Required action | The answer must reproduce every record exactly, with all pictures omitted.

Data section |
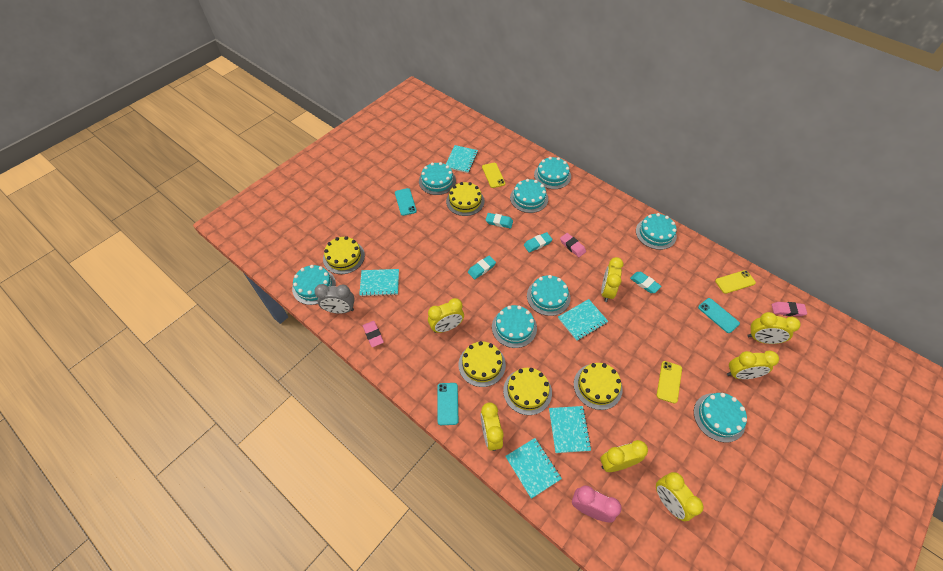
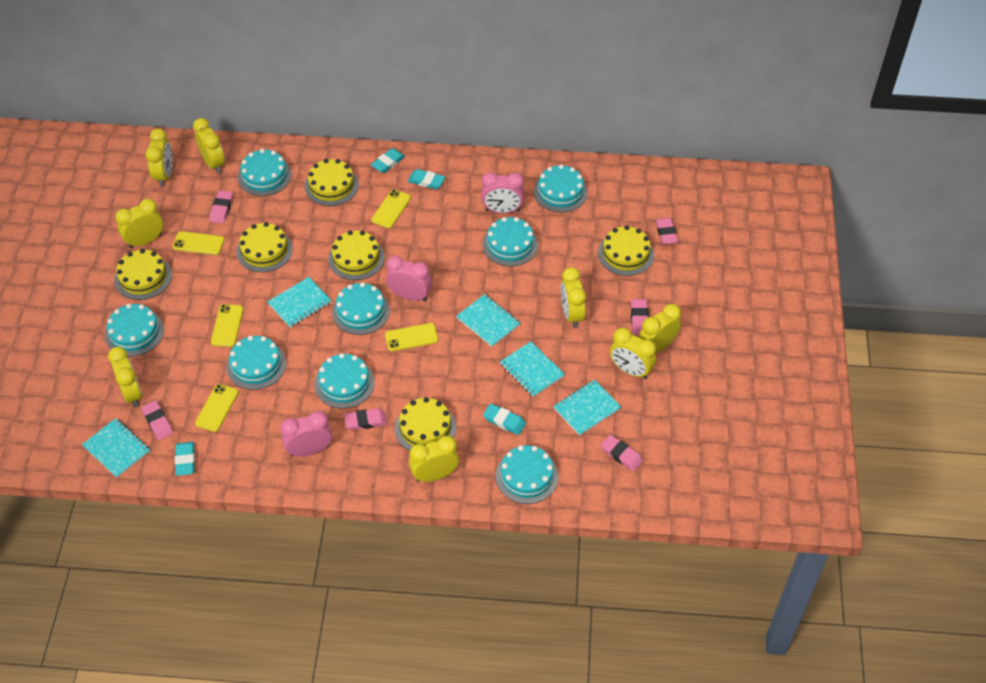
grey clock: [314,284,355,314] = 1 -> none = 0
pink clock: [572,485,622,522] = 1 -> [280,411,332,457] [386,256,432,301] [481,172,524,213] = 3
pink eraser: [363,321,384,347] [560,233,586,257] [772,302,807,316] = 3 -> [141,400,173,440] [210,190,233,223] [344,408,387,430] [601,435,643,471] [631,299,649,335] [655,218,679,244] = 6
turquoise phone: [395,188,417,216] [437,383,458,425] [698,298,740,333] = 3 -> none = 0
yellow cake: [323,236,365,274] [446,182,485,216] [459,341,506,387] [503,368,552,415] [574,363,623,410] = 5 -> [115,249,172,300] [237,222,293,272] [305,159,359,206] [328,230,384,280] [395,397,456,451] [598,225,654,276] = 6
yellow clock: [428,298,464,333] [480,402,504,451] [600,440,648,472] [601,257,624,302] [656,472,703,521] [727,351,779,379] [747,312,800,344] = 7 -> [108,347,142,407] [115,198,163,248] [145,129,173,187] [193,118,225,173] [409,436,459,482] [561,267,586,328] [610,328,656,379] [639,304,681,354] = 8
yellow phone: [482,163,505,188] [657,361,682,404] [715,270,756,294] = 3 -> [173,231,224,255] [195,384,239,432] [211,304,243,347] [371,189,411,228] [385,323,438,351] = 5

Written response |
grey clock: [314,284,355,314] = 1 -> none = 0
pink clock: [572,485,622,522] = 1 -> [280,411,332,457] [386,256,432,301] [481,172,524,213] = 3
pink eraser: [363,321,384,347] [560,233,586,257] [772,302,807,316] = 3 -> [141,400,173,440] [210,190,233,223] [344,408,387,430] [601,435,643,471] [631,299,649,335] [655,218,679,244] = 6
turquoise phone: [395,188,417,216] [437,383,458,425] [698,298,740,333] = 3 -> none = 0
yellow cake: [323,236,365,274] [446,182,485,216] [459,341,506,387] [503,368,552,415] [574,363,623,410] = 5 -> [115,249,172,300] [237,222,293,272] [305,159,359,206] [328,230,384,280] [395,397,456,451] [598,225,654,276] = 6
yellow clock: [428,298,464,333] [480,402,504,451] [600,440,648,472] [601,257,624,302] [656,472,703,521] [727,351,779,379] [747,312,800,344] = 7 -> [108,347,142,407] [115,198,163,248] [145,129,173,187] [193,118,225,173] [409,436,459,482] [561,267,586,328] [610,328,656,379] [639,304,681,354] = 8
yellow phone: [482,163,505,188] [657,361,682,404] [715,270,756,294] = 3 -> [173,231,224,255] [195,384,239,432] [211,304,243,347] [371,189,411,228] [385,323,438,351] = 5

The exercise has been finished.